§ **WORK ITEM**: Below are some records; work out how many of their lines contain "orange" and give the number only.

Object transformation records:
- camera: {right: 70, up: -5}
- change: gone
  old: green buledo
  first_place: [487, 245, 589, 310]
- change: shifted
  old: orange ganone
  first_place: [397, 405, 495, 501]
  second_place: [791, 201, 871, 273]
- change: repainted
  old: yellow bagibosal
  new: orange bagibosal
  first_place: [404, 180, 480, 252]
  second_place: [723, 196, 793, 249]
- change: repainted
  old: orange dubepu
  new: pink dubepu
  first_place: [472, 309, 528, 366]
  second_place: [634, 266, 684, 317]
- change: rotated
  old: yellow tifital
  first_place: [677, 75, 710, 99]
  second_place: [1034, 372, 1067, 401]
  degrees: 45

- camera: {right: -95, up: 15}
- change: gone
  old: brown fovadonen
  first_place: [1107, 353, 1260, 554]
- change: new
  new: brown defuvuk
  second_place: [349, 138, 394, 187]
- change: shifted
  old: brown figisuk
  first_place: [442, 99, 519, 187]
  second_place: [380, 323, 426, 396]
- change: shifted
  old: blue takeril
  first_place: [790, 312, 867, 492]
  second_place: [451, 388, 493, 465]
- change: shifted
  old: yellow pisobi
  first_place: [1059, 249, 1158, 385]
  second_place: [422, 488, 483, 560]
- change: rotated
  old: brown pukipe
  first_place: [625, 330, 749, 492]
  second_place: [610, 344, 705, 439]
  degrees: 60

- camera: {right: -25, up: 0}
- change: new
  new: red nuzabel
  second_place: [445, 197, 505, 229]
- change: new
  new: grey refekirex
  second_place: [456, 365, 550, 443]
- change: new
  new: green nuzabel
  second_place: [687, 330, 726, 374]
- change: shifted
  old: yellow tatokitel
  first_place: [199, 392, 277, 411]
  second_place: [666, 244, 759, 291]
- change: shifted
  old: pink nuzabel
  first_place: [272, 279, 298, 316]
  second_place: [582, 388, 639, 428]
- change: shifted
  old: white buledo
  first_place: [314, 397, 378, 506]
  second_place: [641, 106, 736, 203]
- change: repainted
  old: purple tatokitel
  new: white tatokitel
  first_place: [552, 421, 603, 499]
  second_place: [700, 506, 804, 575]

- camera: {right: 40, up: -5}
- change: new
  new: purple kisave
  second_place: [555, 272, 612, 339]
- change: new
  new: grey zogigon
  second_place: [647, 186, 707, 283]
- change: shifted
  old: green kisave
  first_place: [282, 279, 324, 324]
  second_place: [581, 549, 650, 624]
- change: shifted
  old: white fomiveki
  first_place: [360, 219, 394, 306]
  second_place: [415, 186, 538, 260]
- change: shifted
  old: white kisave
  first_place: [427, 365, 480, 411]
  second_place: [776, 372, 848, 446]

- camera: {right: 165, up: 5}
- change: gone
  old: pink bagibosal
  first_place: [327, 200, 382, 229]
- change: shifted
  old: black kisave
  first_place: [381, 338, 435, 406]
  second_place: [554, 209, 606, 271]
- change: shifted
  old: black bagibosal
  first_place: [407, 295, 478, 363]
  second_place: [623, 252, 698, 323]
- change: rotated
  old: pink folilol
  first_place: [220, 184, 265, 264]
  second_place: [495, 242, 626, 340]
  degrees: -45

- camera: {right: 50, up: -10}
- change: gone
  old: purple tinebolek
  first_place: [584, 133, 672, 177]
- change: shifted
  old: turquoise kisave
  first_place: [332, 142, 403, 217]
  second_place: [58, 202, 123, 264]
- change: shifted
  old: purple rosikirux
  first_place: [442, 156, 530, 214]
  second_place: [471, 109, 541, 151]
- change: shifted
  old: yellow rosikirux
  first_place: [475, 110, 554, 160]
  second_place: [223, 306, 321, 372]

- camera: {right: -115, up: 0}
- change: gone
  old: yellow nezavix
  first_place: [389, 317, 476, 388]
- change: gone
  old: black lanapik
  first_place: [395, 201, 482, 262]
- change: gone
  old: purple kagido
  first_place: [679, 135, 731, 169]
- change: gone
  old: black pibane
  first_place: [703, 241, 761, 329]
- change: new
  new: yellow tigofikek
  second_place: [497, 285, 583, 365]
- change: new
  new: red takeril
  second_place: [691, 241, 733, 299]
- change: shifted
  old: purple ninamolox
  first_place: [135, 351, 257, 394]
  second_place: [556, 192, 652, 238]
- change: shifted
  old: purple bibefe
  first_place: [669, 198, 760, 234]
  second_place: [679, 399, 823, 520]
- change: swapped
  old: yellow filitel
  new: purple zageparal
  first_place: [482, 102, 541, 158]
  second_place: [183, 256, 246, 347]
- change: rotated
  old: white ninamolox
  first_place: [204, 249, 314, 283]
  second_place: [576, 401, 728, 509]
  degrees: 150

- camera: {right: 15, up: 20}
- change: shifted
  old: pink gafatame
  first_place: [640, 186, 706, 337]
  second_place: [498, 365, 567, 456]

§ **RESULT**: 3